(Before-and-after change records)
◇ ◇ ◇
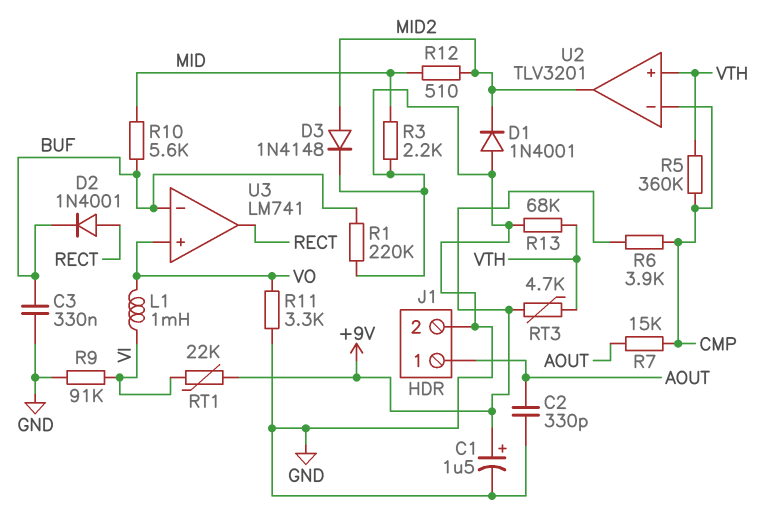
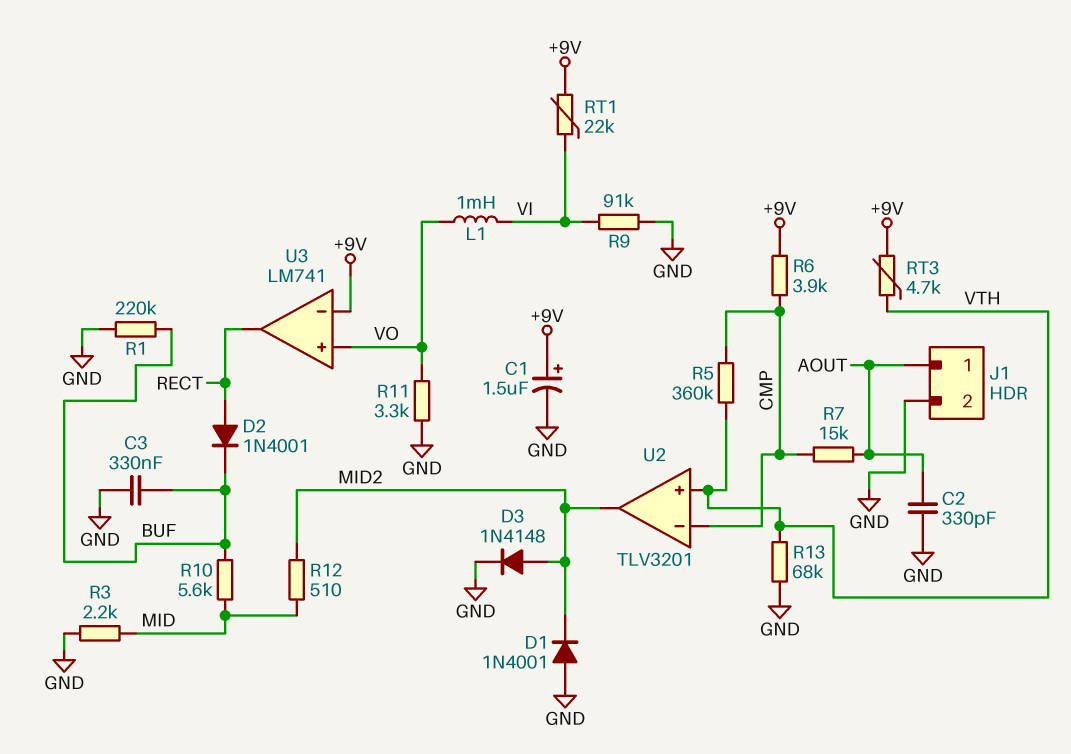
U3 pin in-: BUF -> +9V

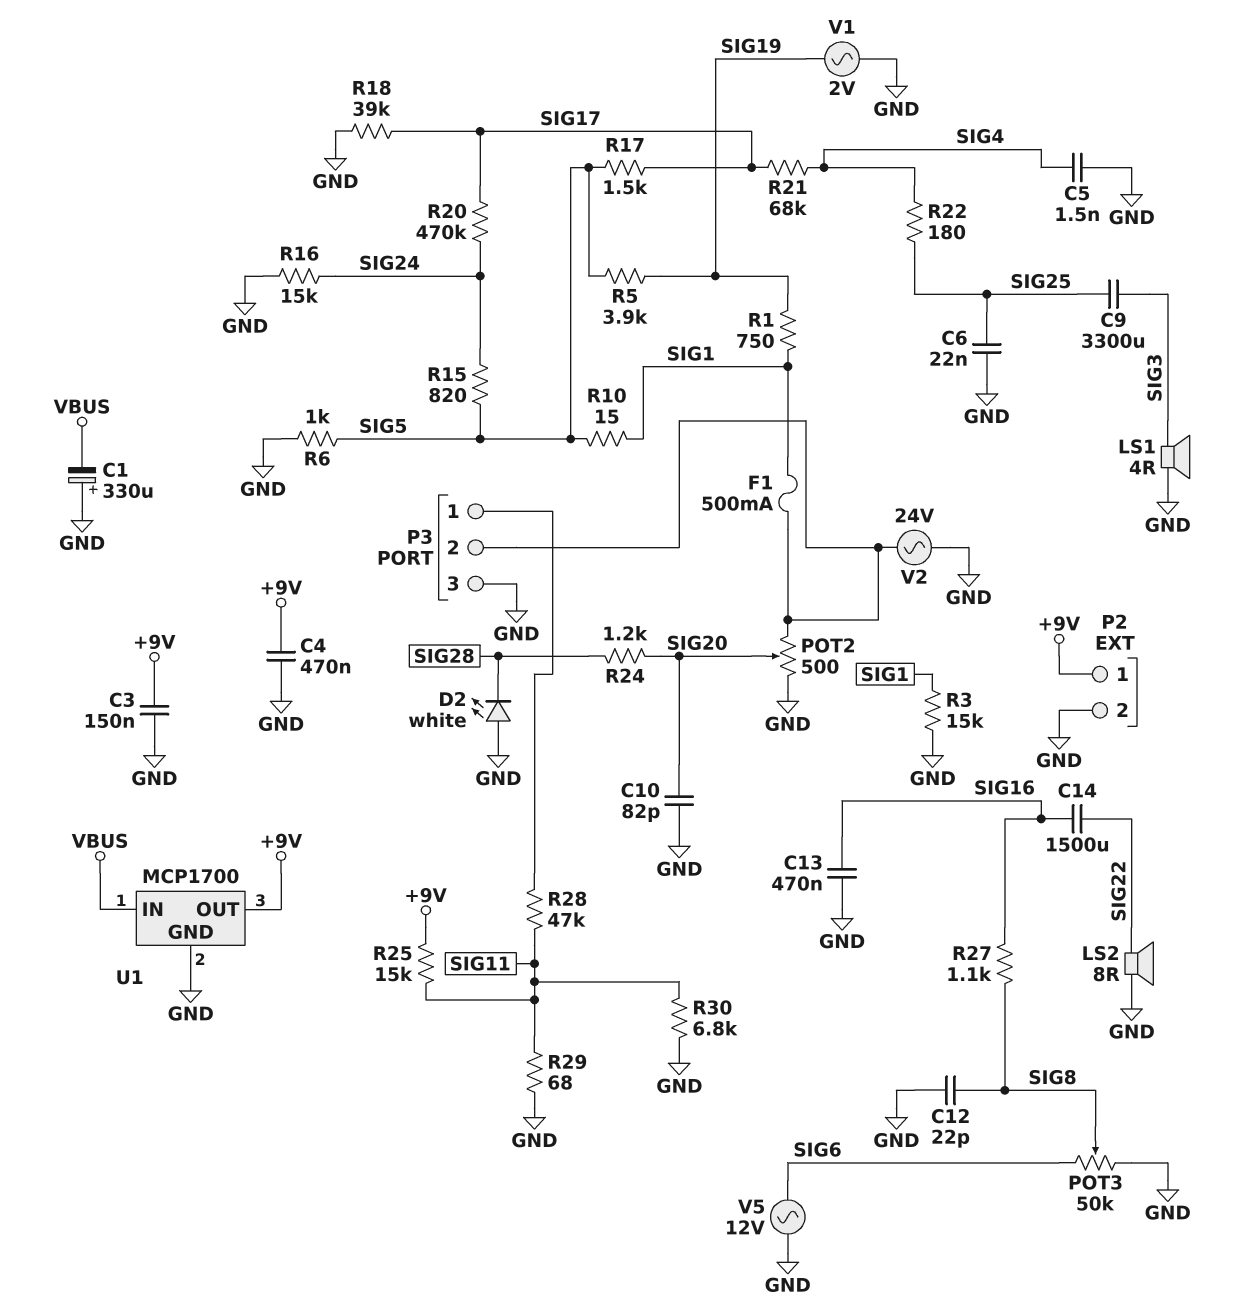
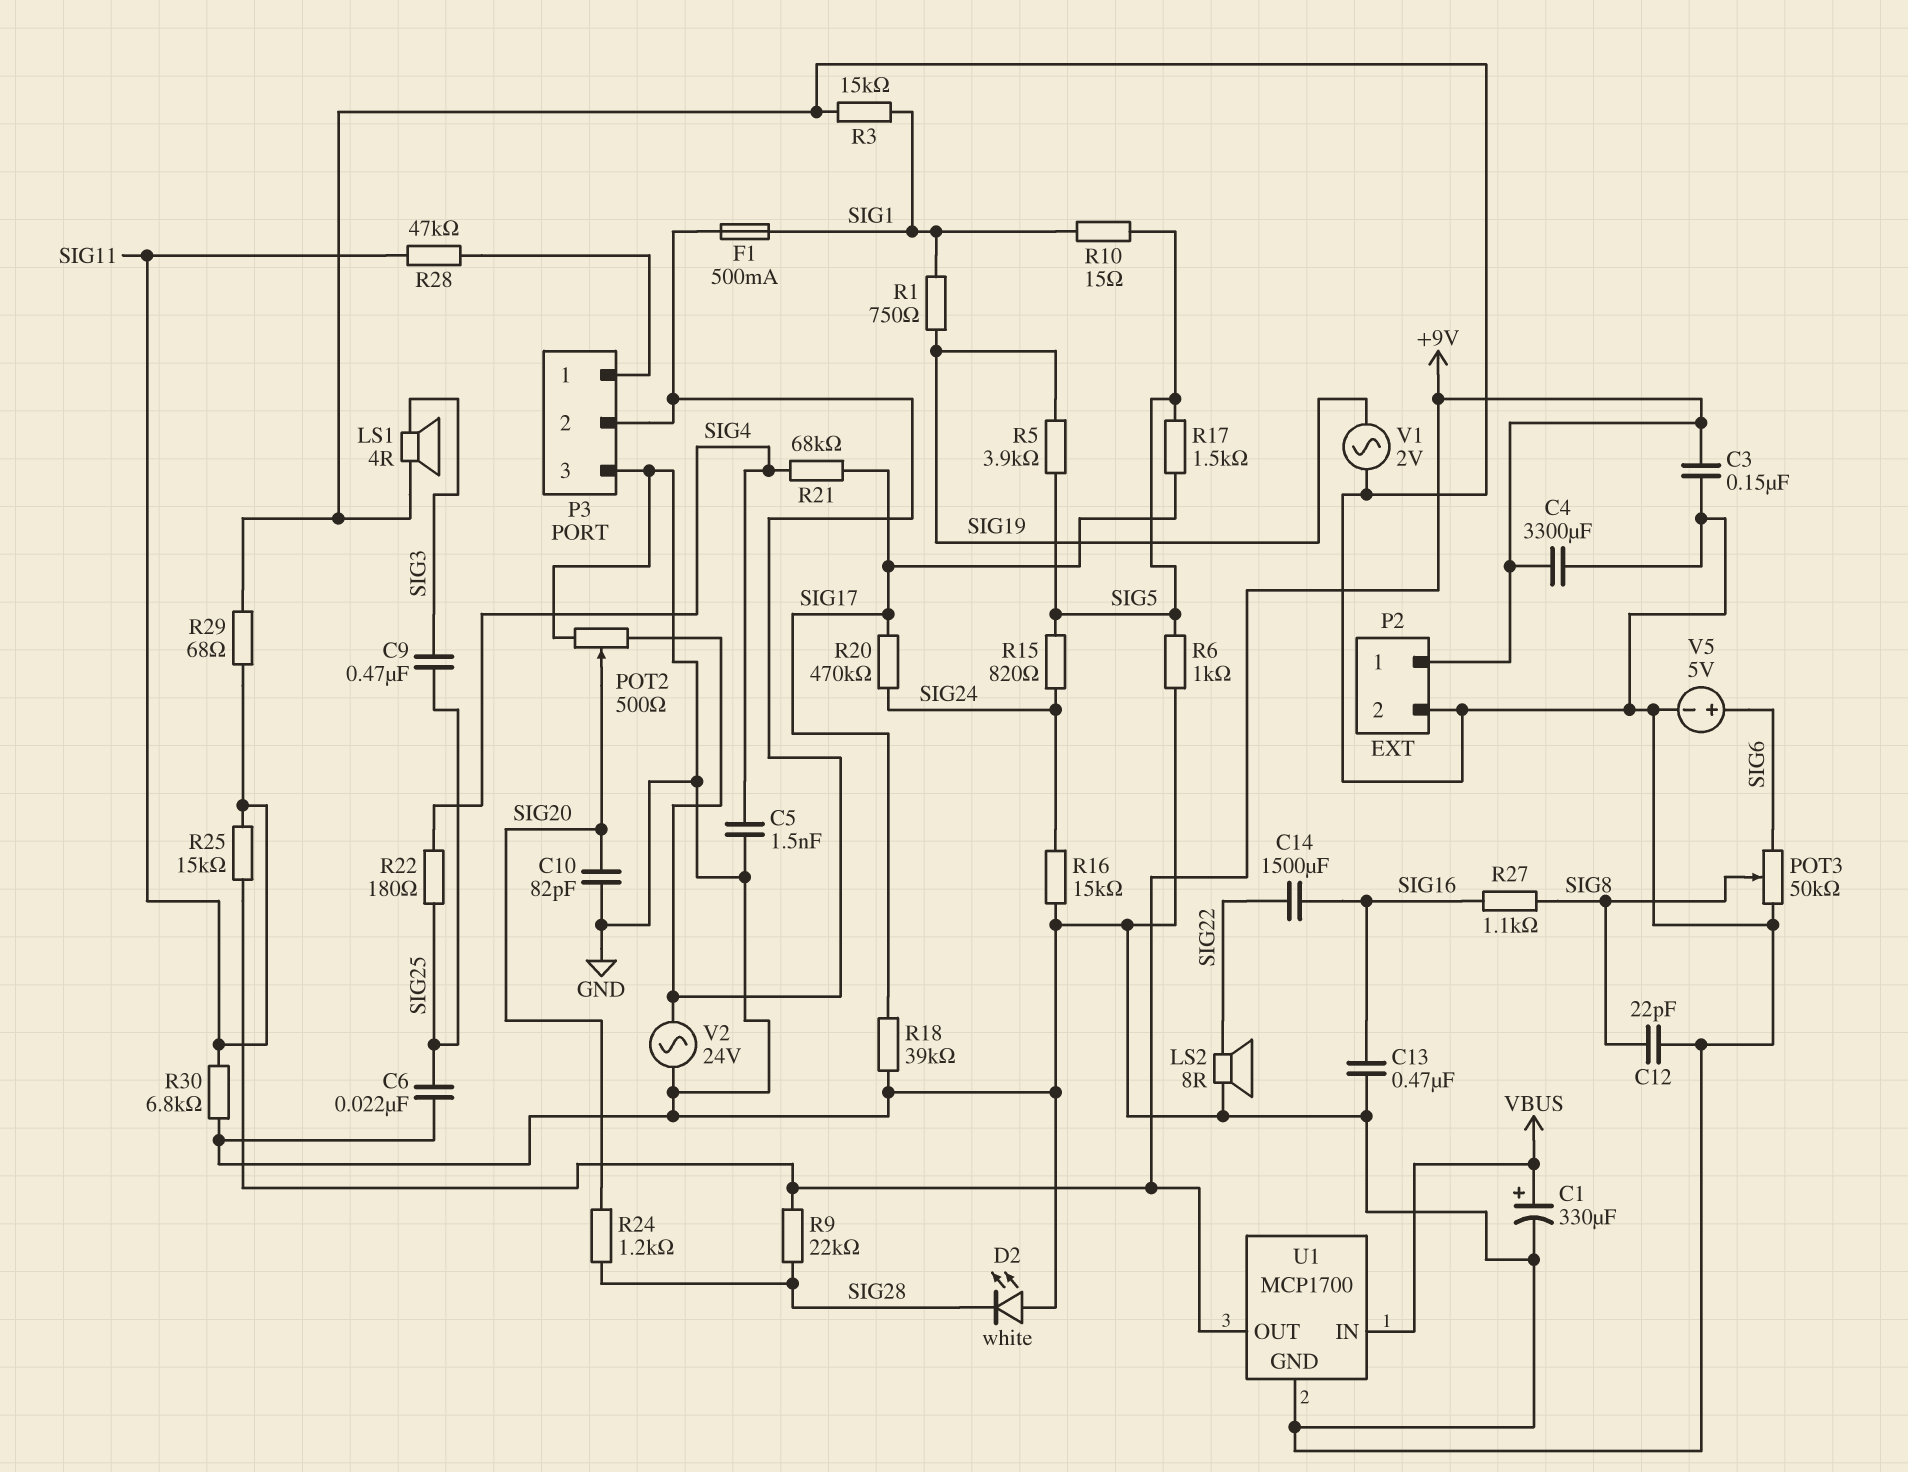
C1: 330uF (plus GND, minus VBUS) -> 330uF (plus VBUS, minus GND)
C4: 470nF (+9V, GND) -> 3300uF (+9V, GND)
C9: 3300uF (SIG3, SIG25) -> 470nF (SIG3, SIG25)
R9: none -> 22k (+9V, SIG28)
V5: AC 12V (GND, SIG6) -> 5V (plus SIG6, minus GND)

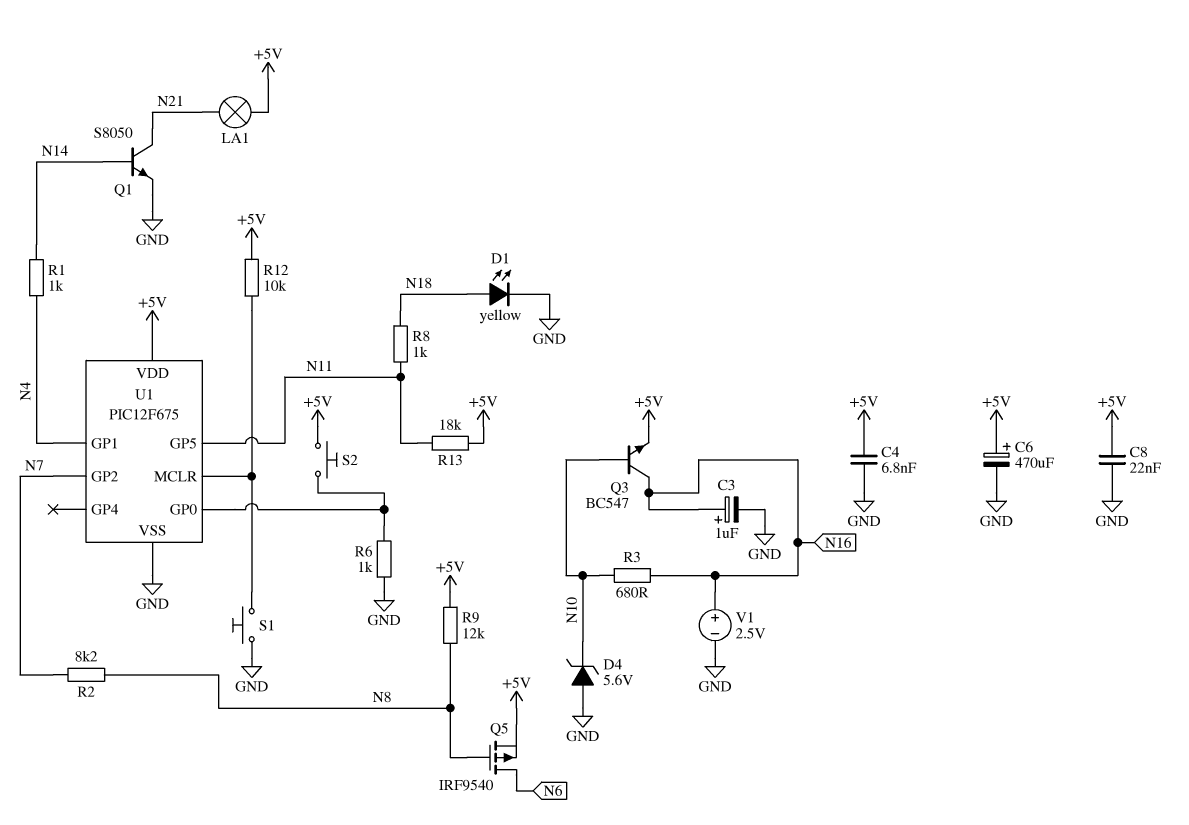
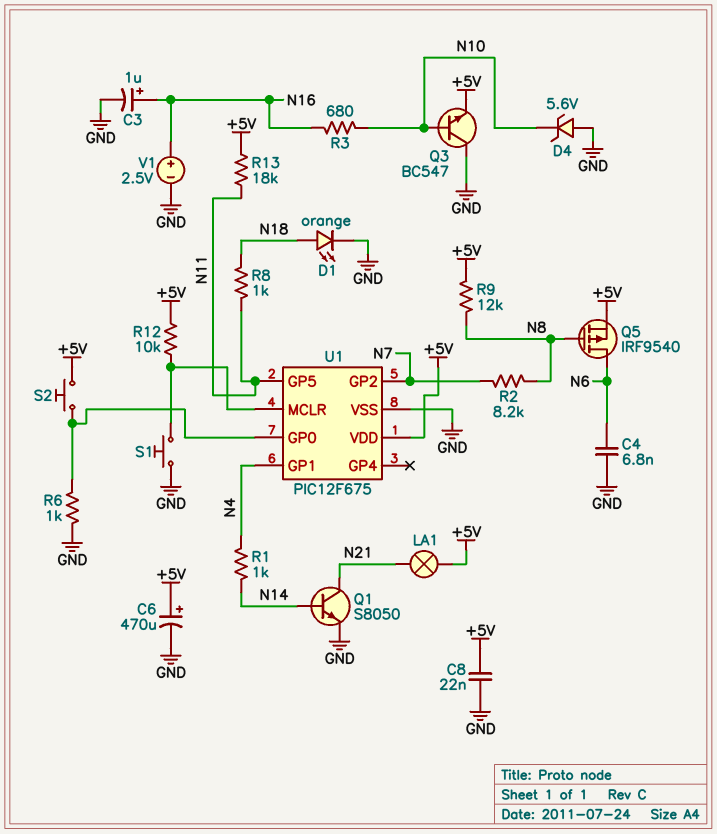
C4: 6.8nF (+5V, GND) -> 6.8nF (GND, N6)
D1: LED yellow (A N18, K GND) -> LED orange (A N18, K GND)
Q3: NPN BC547 (B N10, C N16, E +5V) -> NPN BC547 (B N10, C GND, E +5V)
◇ ◇ ◇
Pick out and copy the lines of the entries that hold the string "plus".

> Expected answer
C1: 330uF (plus GND, minus VBUS) -> 330uF (plus VBUS, minus GND)
V5: AC 12V (GND, SIG6) -> 5V (plus SIG6, minus GND)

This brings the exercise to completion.